--- Task instructions ---
The expected result is an exact copy of the lines from the one holding "R23: 510 (0V, VCC) -> 510 (0V, OUT)" to the last line of the material, with pictures removed and nothing added.

▬▬▬▬▬▬

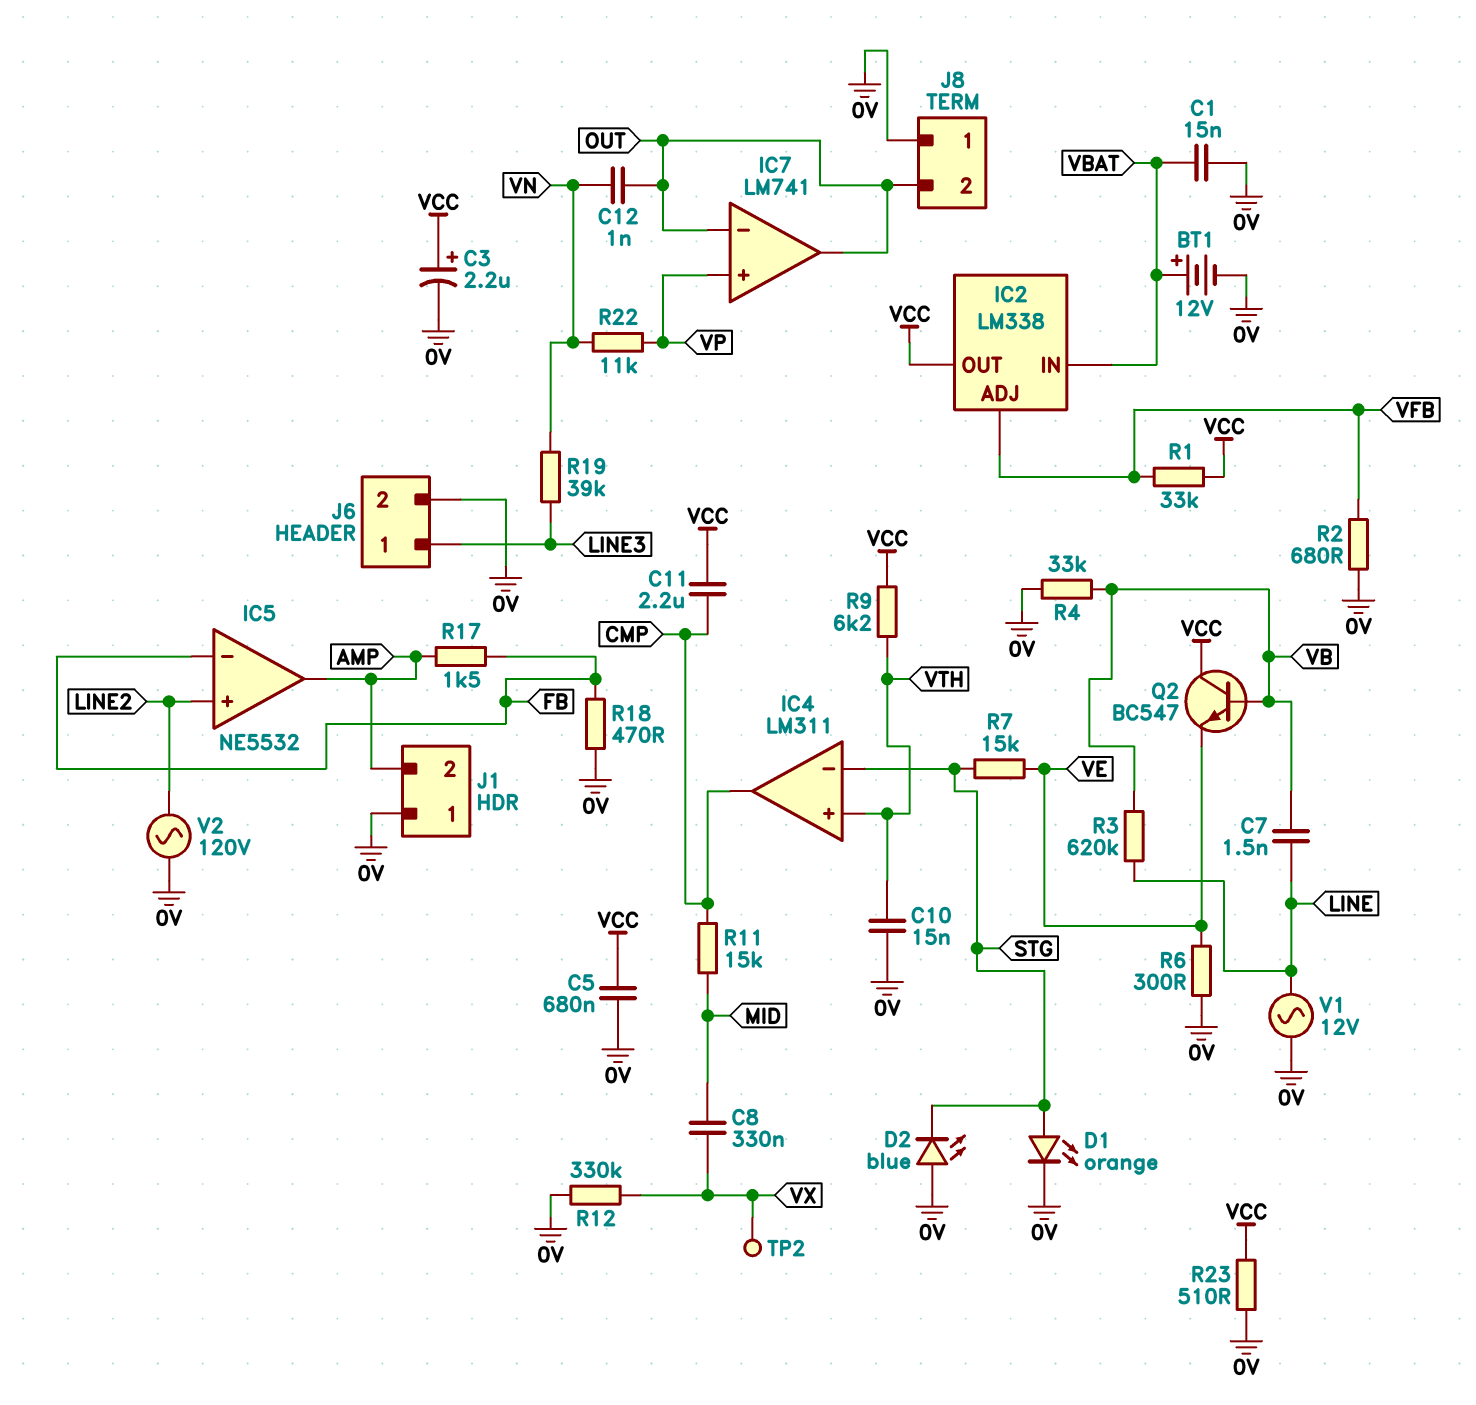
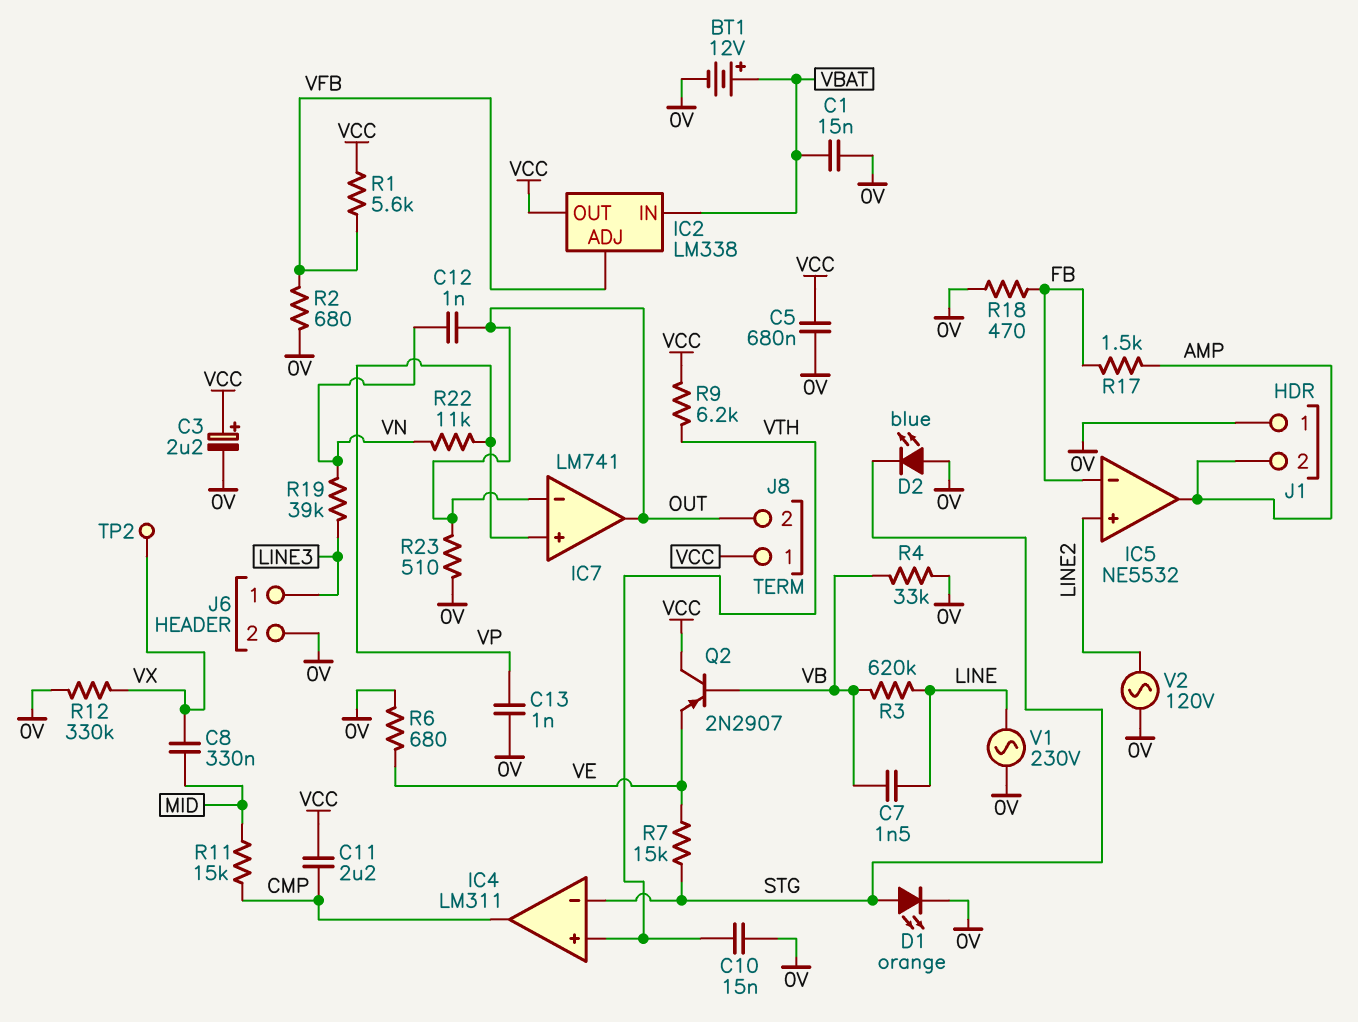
C13: none -> 1nF (0V, VP)
J8 pin 1: 0V -> VCC
Q2: NPN BC547 (B VB, C VCC, E VE) -> PNP 2N2907 (B VB, C VCC, E VE)
R1: 33k (VCC, VFB) -> 5.6k (VCC, VFB)
R6: 300 (0V, VE) -> 680 (0V, VE)
R23: 510 (0V, VCC) -> 510 (0V, OUT)
V1: AC 12V (0V, LINE) -> AC 230V (0V, LINE)

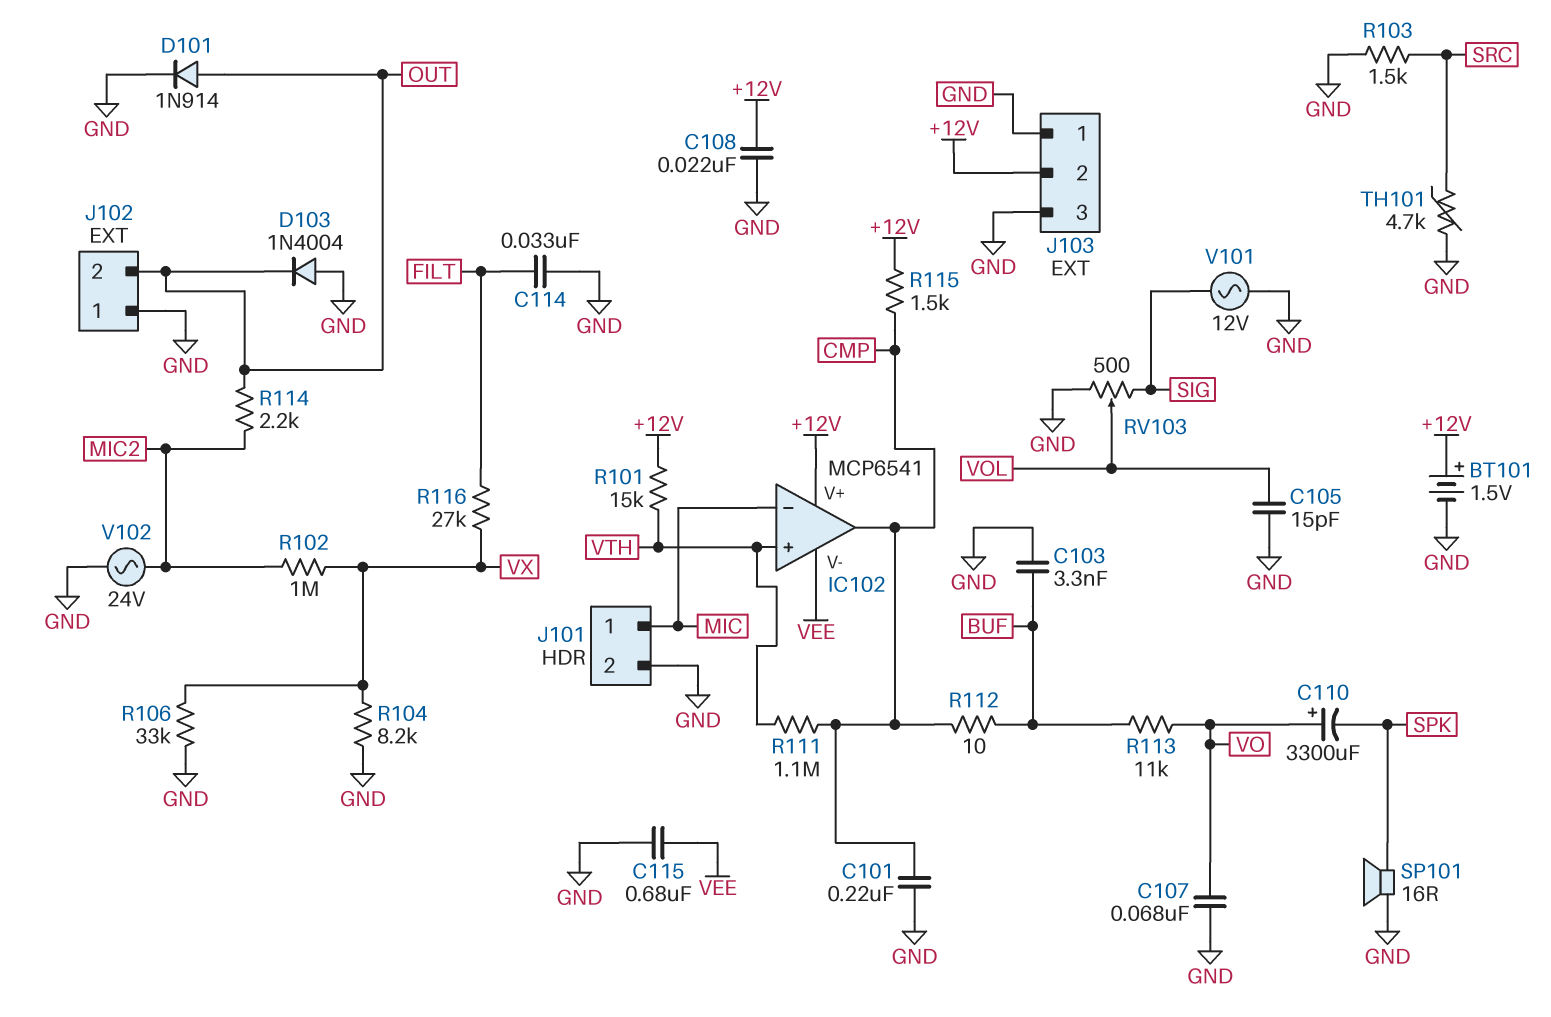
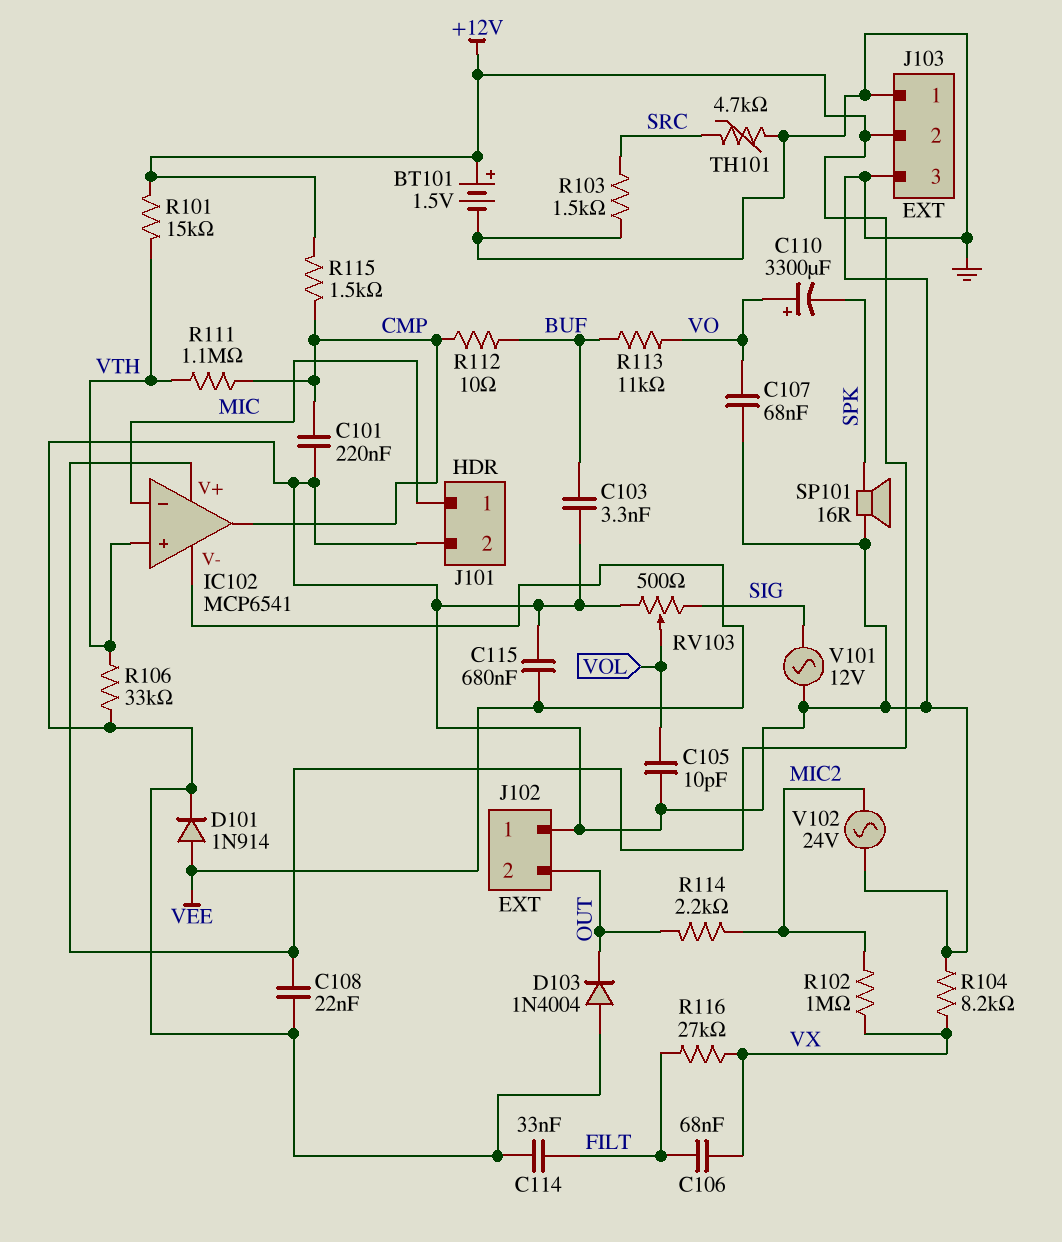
C105: 15pF (GND, VOL) -> 10pF (GND, VOL)
C106: none -> 68nF (FILT, VX)
D101: diode 1N914 (A OUT, K GND) -> diode 1N914 (A VEE, K GND)
R106: 33k (GND, VX) -> 33k (GND, VTH)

▬▬▬▬▬▬

--- Result of the task ---
R23: 510 (0V, VCC) -> 510 (0V, OUT)
V1: AC 12V (0V, LINE) -> AC 230V (0V, LINE)

C105: 15pF (GND, VOL) -> 10pF (GND, VOL)
C106: none -> 68nF (FILT, VX)
D101: diode 1N914 (A OUT, K GND) -> diode 1N914 (A VEE, K GND)
R106: 33k (GND, VX) -> 33k (GND, VTH)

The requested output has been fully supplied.